# [WHAT YOU NEED TO DO]
Print the data exactly as written, but leave out each picture.

[Saved data entries]
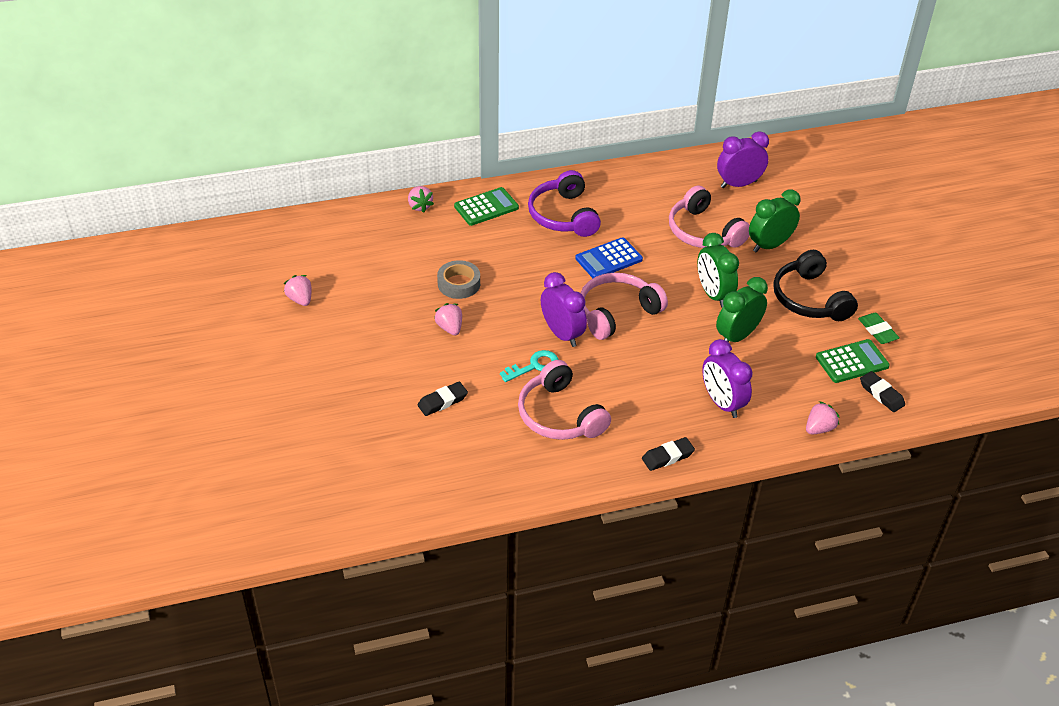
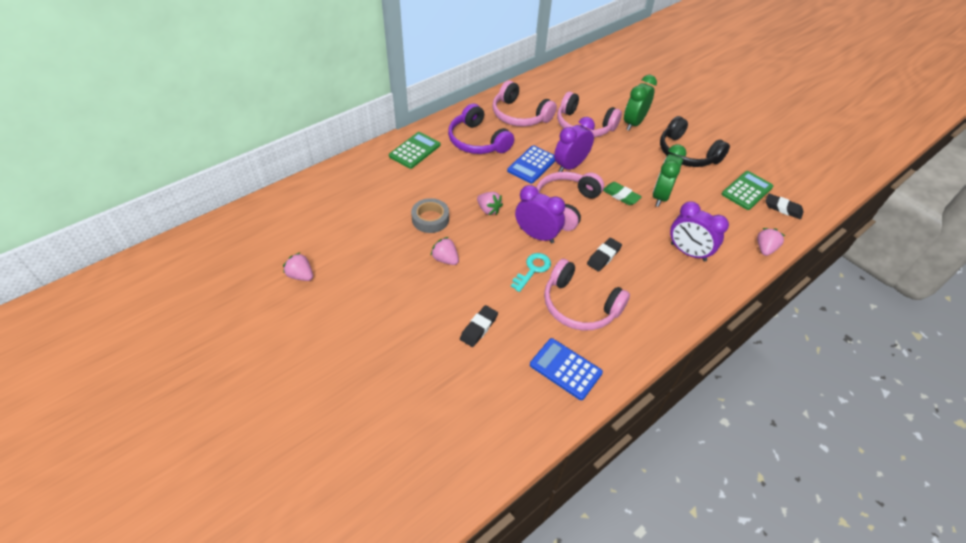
camera: 25 degrees left, 5 degrees up
(420, 206) = (361, 164): pink strawberry -> pink strawberry (488, 210)
(504, 465) = (565, 369): none -> blue calculator
(633, 199) = (519, 115): none -> pink headphones
(667, 456) = (682, 311): black eraser -> black eraser (603, 256)
(713, 294) = (622, 170): green clock -> none
(738, 184) = (583, 86): purple clock -> purple clock (570, 166)
(877, 331) = (745, 163): green eraser -> green eraser (621, 196)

# [YOUR RESPONSE]
camera: 25 degrees left, 5 degrees up
(420, 206) = (361, 164): pink strawberry -> pink strawberry (488, 210)
(504, 465) = (565, 369): none -> blue calculator
(633, 199) = (519, 115): none -> pink headphones
(667, 456) = (682, 311): black eraser -> black eraser (603, 256)
(713, 294) = (622, 170): green clock -> none
(738, 184) = (583, 86): purple clock -> purple clock (570, 166)
(877, 331) = (745, 163): green eraser -> green eraser (621, 196)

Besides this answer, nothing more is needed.